Task requirements: For every line in the data below, check for the word "dice", then state how many lines have it. Answer with the number only.

Data:
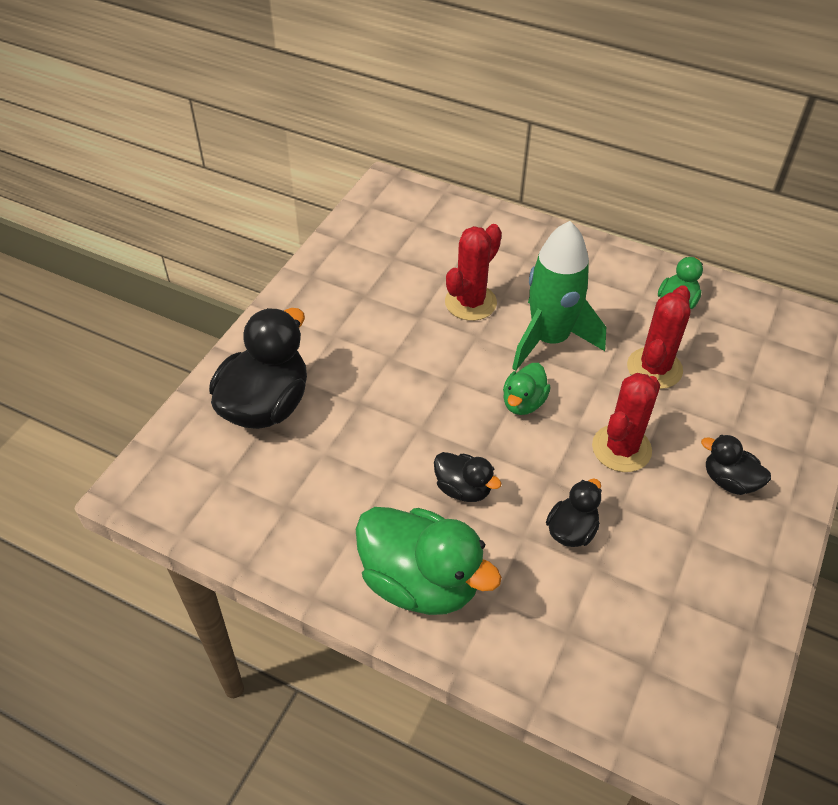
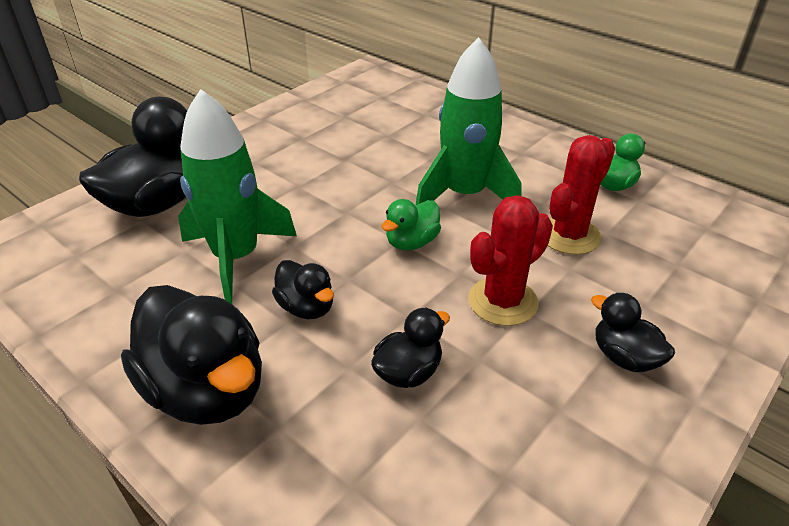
camera: 15 degrees right, 10 degrees down
green duck [356,507,502,615] -> black duck [121,285,262,425]
red cactus [445,224,502,321] -> none
none -> green rocket [178,89,297,304]

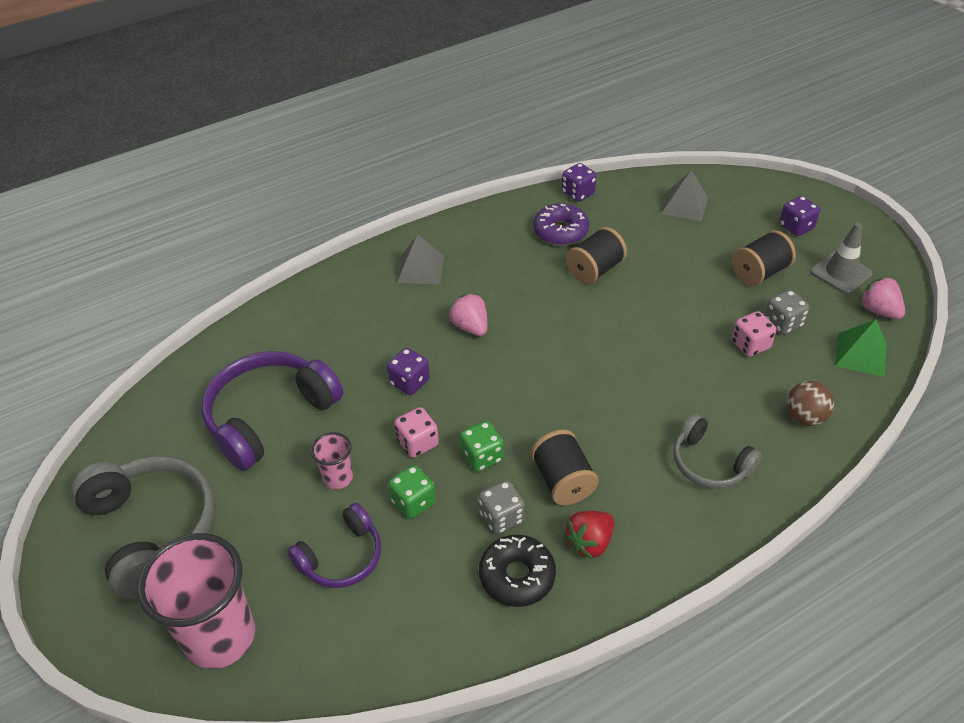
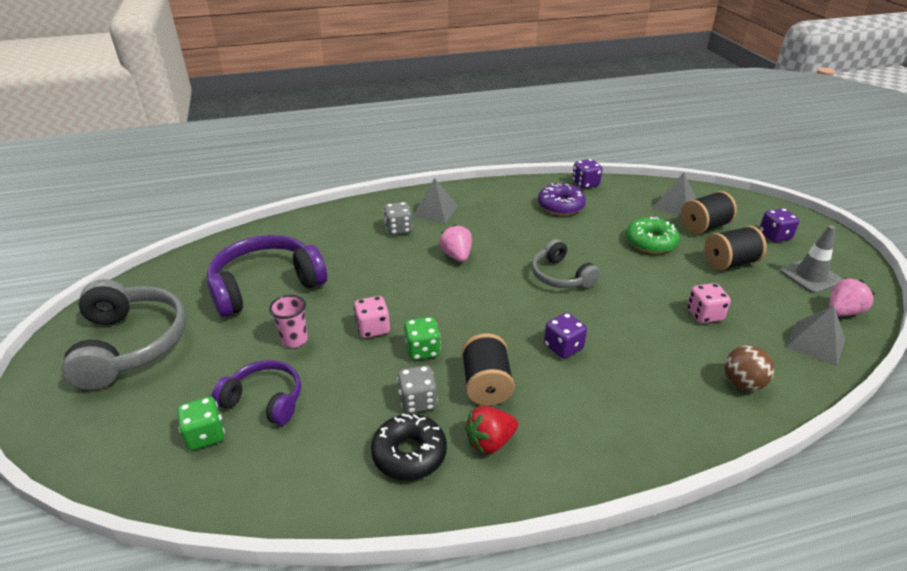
camera: 15 degrees right, 10 degrees down
pink cup [137,533,255,669] -> none
purple headphones [287,503,381,588] -> purple headphones turned 135 degrees counterclockwise [212,360,301,425]
purple dice [387,348,430,395] -> purple dice moved to [544,313,587,359]
green dice [388,465,436,519] -> green dice moved to [177,396,225,450]
black spool [566,227,627,284] -> black spool moved to [681,191,737,234]
grey headphones [673,414,762,489] -> grey headphones moved to [532,239,600,288]
grey dice [765,290,809,335] -> grey dice moved to [384,202,413,235]
green pyramid [835,319,887,377] -> grey pyramid [786,305,845,366]
pink strawberry [860,277,905,319] -> pink strawberry turned 75 degrees clockwise [829,278,875,316]
none -> green donut [626,217,680,253]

Output of the exercise: 3